## What is required:
Using the records below, give again exactly the lines from the line that contains "orange star: moved 4 px right, 19 px up" through the line that contains "orange star: rotated 18 degrees clockwise", both ends included, and only those.

## Records for the exercise:
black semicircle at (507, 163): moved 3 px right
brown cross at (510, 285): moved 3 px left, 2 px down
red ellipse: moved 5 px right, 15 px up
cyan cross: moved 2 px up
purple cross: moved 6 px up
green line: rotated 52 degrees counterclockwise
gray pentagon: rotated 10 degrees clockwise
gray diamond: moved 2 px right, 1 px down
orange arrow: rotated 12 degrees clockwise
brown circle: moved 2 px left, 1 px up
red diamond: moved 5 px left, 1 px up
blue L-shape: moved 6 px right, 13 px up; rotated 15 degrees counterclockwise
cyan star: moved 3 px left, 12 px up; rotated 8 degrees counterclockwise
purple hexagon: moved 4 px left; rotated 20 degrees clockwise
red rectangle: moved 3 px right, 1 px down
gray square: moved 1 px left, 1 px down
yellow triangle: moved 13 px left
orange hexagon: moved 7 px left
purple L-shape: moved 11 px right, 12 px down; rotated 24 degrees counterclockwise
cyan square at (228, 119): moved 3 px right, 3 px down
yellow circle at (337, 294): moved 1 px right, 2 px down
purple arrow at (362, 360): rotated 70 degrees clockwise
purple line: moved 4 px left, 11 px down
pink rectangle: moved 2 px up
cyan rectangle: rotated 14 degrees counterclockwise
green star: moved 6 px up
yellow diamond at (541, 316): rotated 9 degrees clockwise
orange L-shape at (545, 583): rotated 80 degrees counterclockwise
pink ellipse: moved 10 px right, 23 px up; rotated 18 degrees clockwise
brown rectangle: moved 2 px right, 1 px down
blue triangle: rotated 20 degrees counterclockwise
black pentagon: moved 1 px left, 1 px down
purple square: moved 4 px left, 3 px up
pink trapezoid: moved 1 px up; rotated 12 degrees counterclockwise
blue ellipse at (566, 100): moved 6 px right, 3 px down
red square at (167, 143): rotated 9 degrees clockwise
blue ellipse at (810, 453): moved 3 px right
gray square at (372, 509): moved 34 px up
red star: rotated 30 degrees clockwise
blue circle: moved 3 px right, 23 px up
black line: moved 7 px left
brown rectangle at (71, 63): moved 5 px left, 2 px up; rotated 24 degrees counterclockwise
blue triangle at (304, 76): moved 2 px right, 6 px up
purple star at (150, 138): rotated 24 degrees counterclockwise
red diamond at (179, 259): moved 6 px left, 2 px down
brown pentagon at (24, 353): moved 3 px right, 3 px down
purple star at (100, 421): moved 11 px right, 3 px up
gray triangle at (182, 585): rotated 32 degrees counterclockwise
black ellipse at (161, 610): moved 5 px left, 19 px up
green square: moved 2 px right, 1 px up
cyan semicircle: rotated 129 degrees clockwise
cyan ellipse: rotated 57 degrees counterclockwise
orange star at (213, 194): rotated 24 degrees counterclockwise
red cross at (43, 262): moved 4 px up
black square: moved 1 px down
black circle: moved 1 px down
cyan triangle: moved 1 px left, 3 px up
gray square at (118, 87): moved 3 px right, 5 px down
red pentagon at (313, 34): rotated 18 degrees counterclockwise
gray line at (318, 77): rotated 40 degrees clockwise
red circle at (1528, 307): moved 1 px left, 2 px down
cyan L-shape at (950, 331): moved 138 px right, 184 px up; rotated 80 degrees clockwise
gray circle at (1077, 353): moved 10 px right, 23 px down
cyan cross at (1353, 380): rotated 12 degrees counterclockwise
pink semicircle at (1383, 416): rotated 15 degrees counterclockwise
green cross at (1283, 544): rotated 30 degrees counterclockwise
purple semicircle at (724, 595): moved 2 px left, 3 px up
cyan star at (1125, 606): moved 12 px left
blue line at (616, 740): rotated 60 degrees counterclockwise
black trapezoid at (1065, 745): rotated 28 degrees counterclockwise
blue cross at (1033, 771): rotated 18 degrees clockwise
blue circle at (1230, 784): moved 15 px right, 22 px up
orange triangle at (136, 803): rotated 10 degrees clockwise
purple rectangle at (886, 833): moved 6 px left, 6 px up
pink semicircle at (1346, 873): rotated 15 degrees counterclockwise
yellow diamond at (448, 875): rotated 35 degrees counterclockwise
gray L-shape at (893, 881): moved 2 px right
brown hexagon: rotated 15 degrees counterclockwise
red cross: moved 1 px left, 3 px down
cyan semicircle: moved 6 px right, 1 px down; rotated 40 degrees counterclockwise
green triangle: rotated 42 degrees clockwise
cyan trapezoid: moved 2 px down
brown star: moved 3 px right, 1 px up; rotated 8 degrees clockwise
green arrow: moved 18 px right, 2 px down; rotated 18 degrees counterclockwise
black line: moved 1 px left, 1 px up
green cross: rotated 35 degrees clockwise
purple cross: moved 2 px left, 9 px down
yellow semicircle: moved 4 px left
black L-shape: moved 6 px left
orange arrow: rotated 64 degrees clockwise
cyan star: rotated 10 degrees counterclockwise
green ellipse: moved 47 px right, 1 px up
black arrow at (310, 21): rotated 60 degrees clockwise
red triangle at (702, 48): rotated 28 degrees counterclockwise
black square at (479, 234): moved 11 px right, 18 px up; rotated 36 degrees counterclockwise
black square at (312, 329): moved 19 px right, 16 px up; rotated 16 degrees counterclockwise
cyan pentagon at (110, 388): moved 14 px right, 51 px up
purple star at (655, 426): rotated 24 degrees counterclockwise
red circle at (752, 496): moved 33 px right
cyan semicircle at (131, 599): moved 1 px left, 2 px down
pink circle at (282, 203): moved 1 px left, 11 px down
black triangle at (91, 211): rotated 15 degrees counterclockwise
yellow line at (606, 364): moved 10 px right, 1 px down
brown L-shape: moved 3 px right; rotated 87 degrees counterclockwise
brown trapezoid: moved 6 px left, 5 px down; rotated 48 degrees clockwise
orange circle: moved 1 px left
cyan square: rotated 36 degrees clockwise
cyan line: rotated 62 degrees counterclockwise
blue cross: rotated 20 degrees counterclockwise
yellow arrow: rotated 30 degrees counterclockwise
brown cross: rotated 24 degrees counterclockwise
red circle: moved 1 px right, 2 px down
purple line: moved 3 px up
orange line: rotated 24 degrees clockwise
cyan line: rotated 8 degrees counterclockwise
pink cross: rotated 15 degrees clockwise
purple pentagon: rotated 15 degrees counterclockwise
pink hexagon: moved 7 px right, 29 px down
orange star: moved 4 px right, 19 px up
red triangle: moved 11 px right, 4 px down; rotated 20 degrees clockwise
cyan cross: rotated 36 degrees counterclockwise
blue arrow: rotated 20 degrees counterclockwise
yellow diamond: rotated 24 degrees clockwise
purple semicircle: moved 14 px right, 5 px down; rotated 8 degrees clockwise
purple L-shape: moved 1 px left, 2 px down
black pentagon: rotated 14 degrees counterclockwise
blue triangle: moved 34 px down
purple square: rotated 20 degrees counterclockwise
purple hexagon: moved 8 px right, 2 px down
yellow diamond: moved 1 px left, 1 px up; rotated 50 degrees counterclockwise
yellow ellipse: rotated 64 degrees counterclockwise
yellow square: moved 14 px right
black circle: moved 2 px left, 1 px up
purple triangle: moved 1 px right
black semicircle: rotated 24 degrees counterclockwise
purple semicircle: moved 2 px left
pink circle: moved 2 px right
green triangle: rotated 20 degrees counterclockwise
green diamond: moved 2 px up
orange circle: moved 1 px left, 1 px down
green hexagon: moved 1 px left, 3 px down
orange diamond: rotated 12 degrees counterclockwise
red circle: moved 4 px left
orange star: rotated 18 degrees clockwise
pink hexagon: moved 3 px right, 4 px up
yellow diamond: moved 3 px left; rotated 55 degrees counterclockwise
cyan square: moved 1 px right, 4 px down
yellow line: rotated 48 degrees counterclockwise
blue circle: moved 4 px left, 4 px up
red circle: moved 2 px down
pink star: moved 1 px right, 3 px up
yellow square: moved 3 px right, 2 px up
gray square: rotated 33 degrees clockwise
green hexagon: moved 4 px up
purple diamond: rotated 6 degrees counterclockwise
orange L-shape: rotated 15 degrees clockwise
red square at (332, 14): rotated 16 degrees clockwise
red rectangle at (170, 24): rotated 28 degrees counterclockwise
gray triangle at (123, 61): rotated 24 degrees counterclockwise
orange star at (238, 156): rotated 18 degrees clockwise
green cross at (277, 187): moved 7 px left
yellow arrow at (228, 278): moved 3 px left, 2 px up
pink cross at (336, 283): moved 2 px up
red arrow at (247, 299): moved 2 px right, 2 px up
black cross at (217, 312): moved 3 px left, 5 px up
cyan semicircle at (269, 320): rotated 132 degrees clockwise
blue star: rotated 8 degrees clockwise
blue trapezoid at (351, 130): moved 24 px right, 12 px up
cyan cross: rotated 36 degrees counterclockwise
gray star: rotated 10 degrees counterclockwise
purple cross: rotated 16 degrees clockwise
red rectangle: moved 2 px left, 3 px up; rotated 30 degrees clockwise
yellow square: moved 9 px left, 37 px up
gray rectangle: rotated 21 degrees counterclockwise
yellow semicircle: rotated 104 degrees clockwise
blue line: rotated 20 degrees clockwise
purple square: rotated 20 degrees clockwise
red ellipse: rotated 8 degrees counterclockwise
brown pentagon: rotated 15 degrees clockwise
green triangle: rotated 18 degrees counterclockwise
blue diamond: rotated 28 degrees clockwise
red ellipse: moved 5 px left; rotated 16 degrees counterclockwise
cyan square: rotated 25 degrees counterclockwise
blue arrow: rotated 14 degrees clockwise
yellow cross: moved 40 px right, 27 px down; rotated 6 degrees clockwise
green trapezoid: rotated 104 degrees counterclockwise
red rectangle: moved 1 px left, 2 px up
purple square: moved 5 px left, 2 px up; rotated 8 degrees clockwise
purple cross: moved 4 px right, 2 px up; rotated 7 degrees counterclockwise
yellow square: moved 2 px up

## Solution to this problem:
orange star: moved 4 px right, 19 px up
red triangle: moved 11 px right, 4 px down; rotated 20 degrees clockwise
cyan cross: rotated 36 degrees counterclockwise
blue arrow: rotated 20 degrees counterclockwise
yellow diamond: rotated 24 degrees clockwise
purple semicircle: moved 14 px right, 5 px down; rotated 8 degrees clockwise
purple L-shape: moved 1 px left, 2 px down
black pentagon: rotated 14 degrees counterclockwise
blue triangle: moved 34 px down
purple square: rotated 20 degrees counterclockwise
purple hexagon: moved 8 px right, 2 px down
yellow diamond: moved 1 px left, 1 px up; rotated 50 degrees counterclockwise
yellow ellipse: rotated 64 degrees counterclockwise
yellow square: moved 14 px right
black circle: moved 2 px left, 1 px up
purple triangle: moved 1 px right
black semicircle: rotated 24 degrees counterclockwise
purple semicircle: moved 2 px left
pink circle: moved 2 px right
green triangle: rotated 20 degrees counterclockwise
green diamond: moved 2 px up
orange circle: moved 1 px left, 1 px down
green hexagon: moved 1 px left, 3 px down
orange diamond: rotated 12 degrees counterclockwise
red circle: moved 4 px left
orange star: rotated 18 degrees clockwise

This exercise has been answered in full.